Work item :: Transcribe the entries below word for word, beginning at the line with "D1: diode US1M" and stopping after the line with "U103 pin VM: VCC -> none"; drop all pictures.

[Difference listings]

※

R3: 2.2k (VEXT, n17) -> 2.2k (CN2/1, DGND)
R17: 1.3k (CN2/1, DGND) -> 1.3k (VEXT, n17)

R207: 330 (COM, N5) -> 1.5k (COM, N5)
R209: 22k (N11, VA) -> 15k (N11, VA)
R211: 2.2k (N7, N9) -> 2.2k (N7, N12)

※

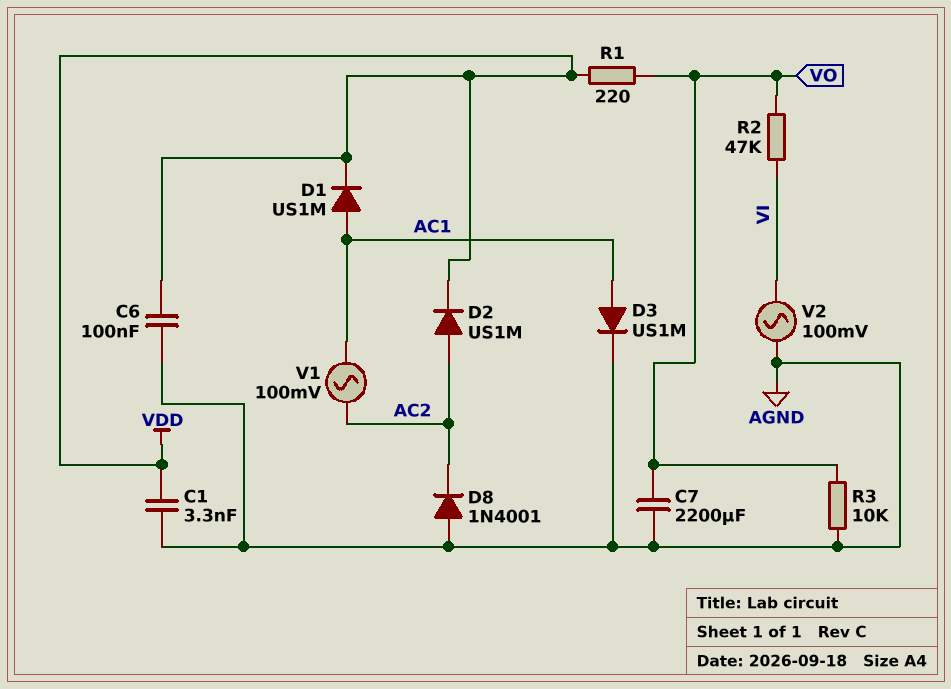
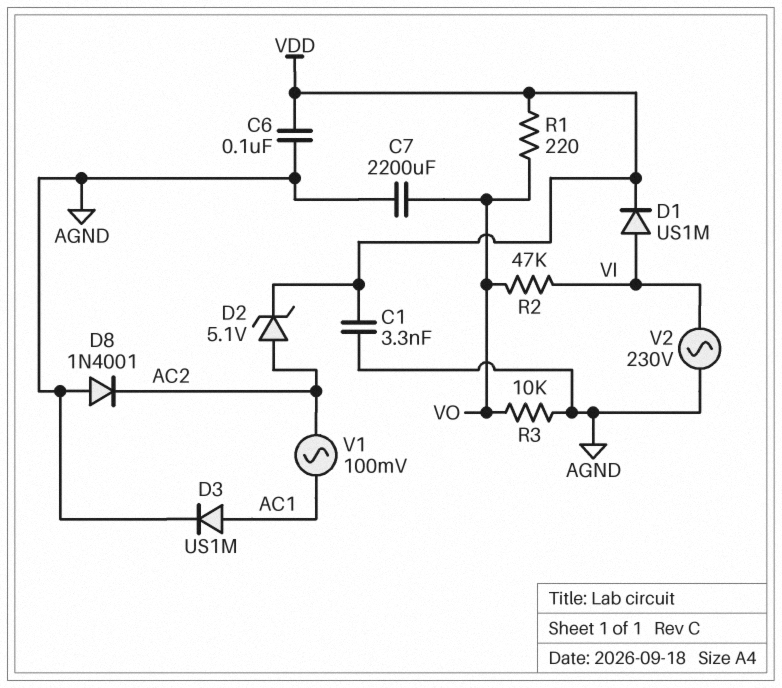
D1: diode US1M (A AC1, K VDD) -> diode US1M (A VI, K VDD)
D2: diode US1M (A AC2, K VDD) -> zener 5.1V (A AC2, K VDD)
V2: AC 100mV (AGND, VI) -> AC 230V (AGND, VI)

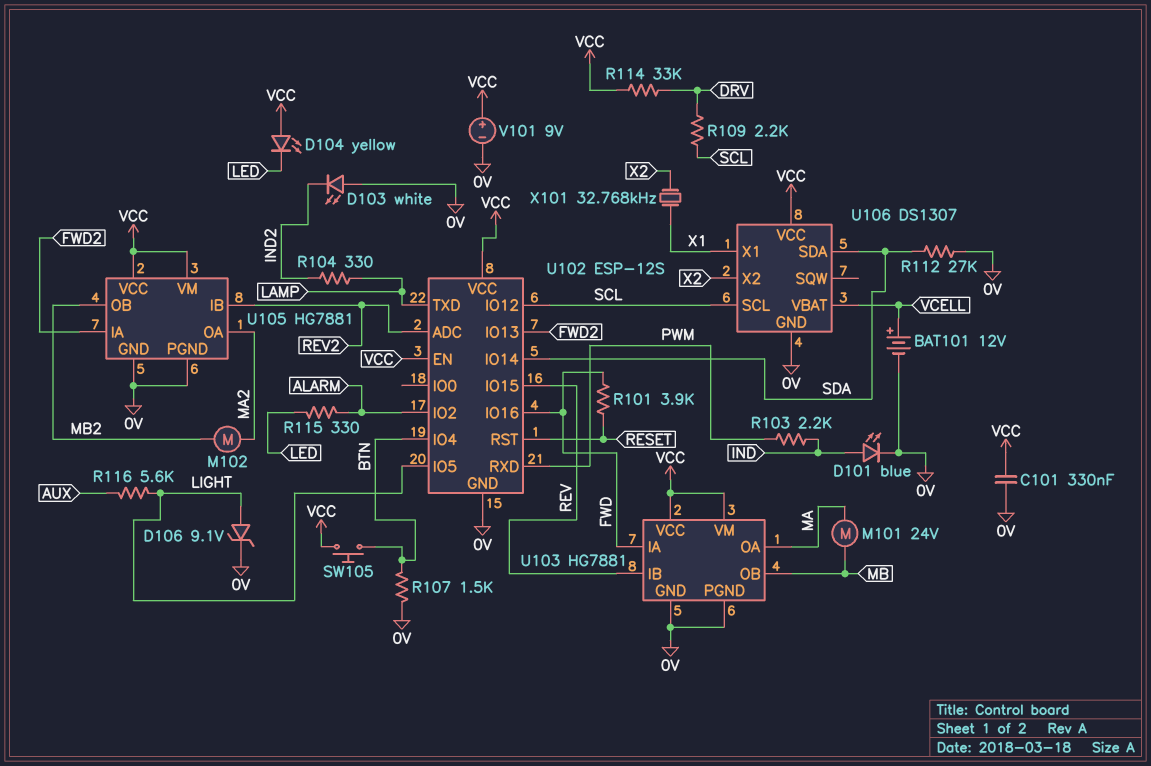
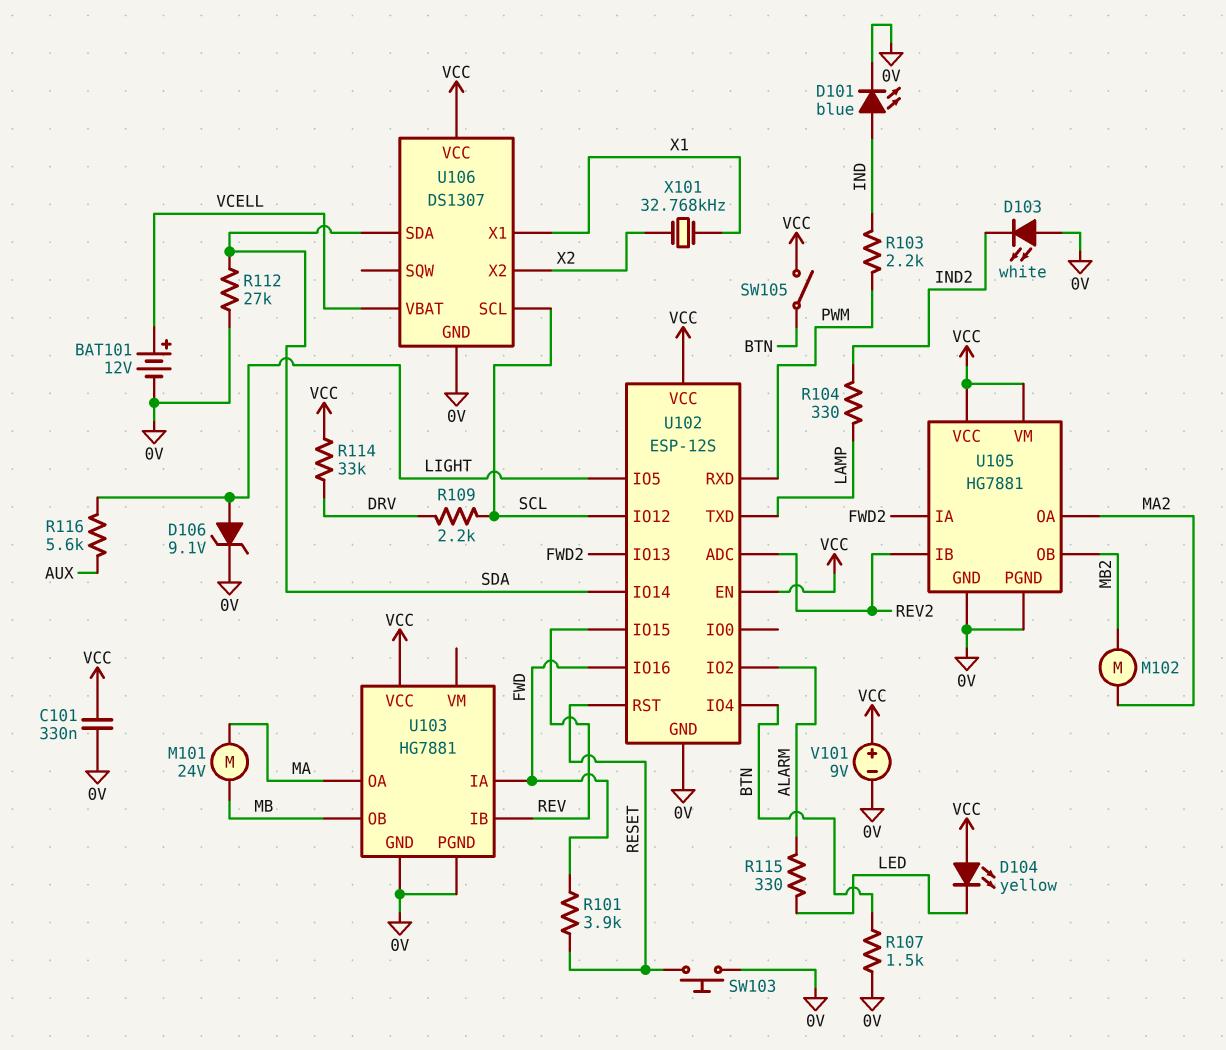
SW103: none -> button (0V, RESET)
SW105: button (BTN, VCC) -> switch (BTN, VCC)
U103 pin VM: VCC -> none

※

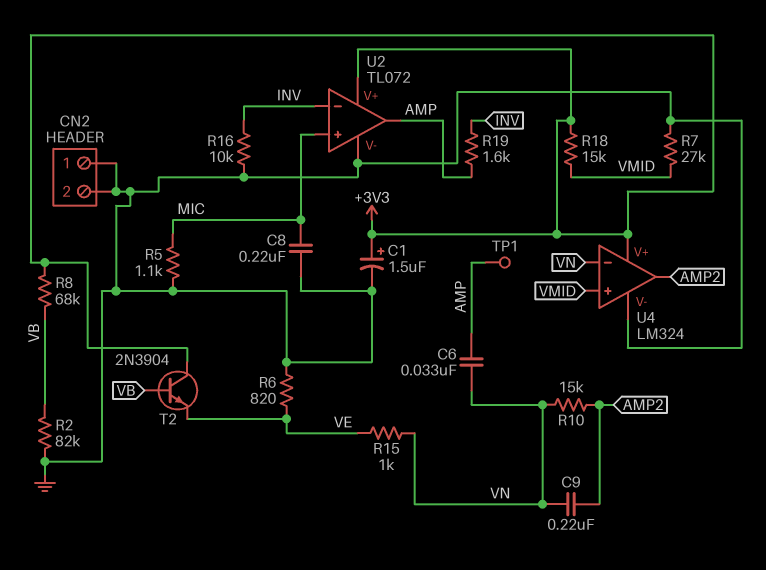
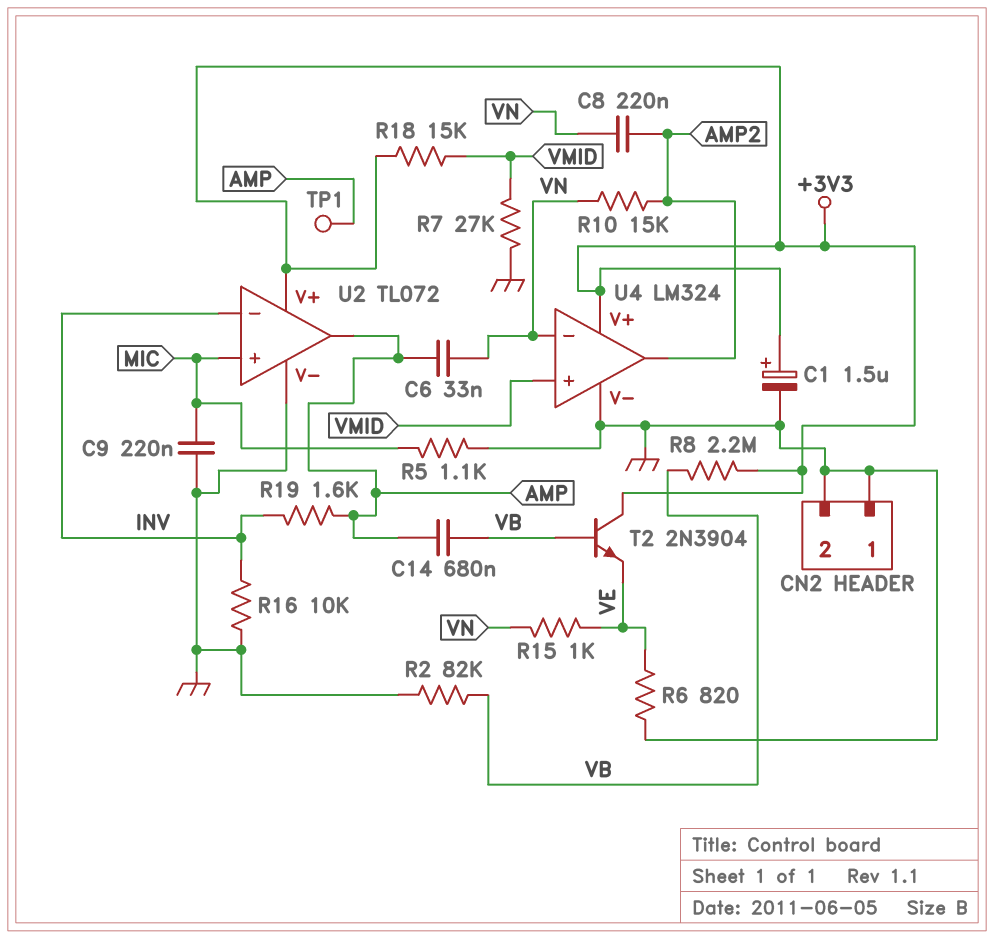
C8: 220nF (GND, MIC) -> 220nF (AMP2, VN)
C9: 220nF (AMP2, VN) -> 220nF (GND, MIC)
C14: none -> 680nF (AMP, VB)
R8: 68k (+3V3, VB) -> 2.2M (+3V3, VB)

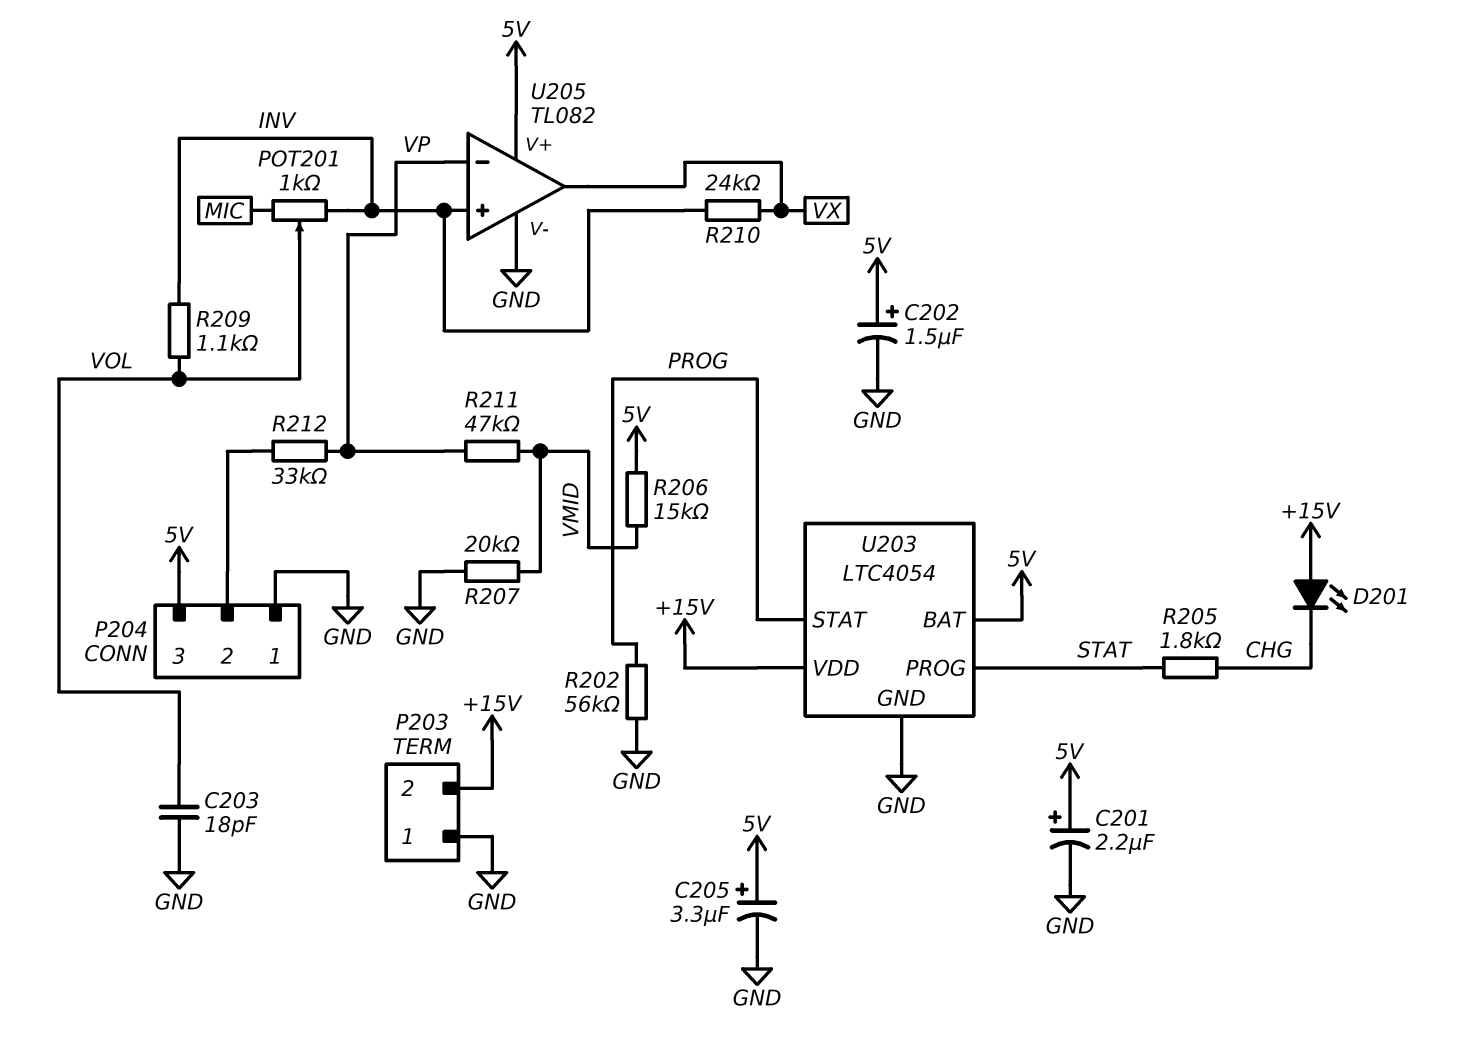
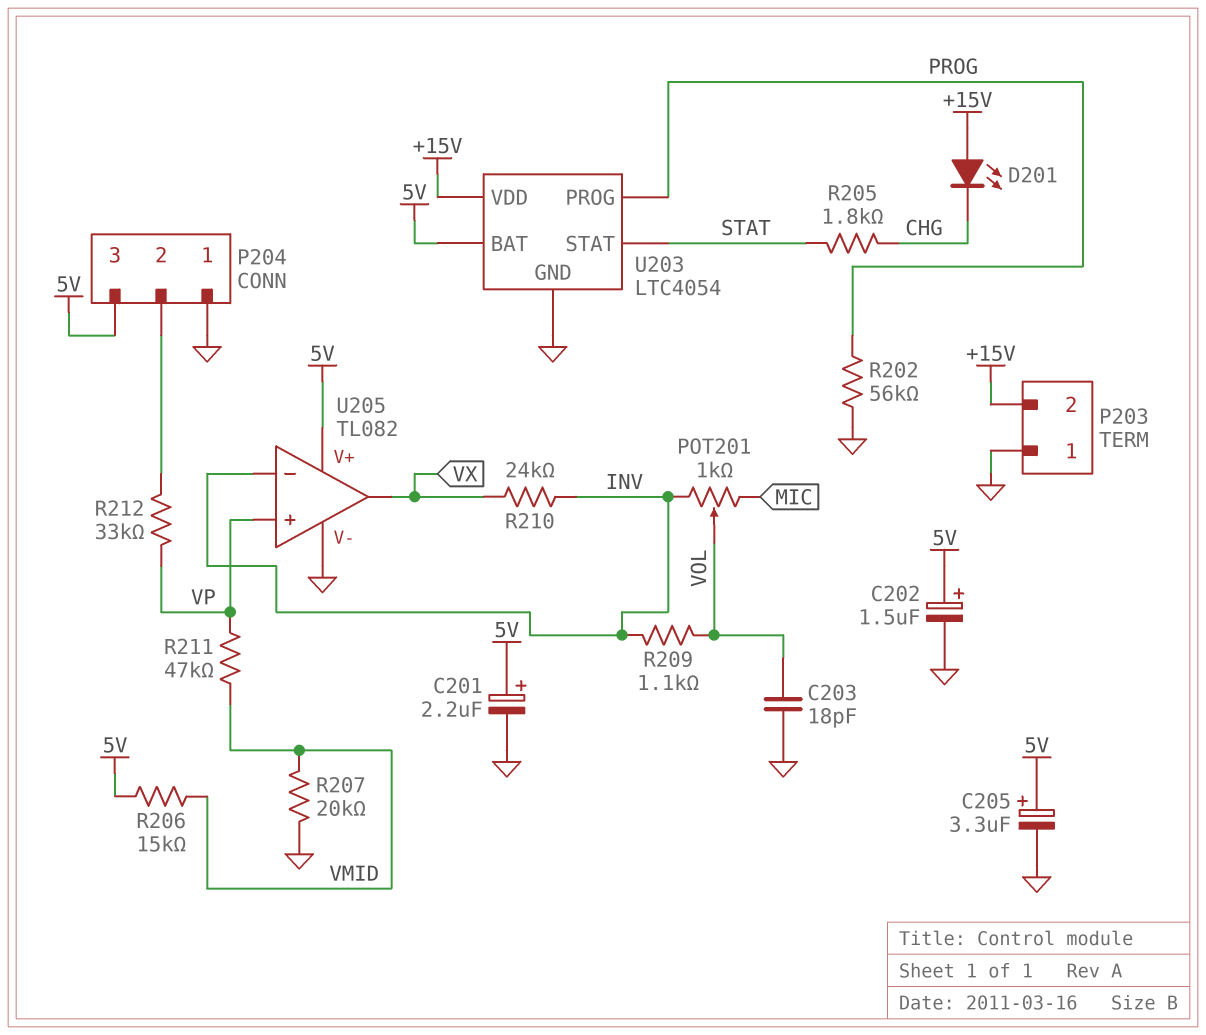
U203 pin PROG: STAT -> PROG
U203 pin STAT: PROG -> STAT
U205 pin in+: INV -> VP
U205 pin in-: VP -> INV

※

Written response ::
D1: diode US1M (A AC1, K VDD) -> diode US1M (A VI, K VDD)
D2: diode US1M (A AC2, K VDD) -> zener 5.1V (A AC2, K VDD)
V2: AC 100mV (AGND, VI) -> AC 230V (AGND, VI)

SW103: none -> button (0V, RESET)
SW105: button (BTN, VCC) -> switch (BTN, VCC)
U103 pin VM: VCC -> none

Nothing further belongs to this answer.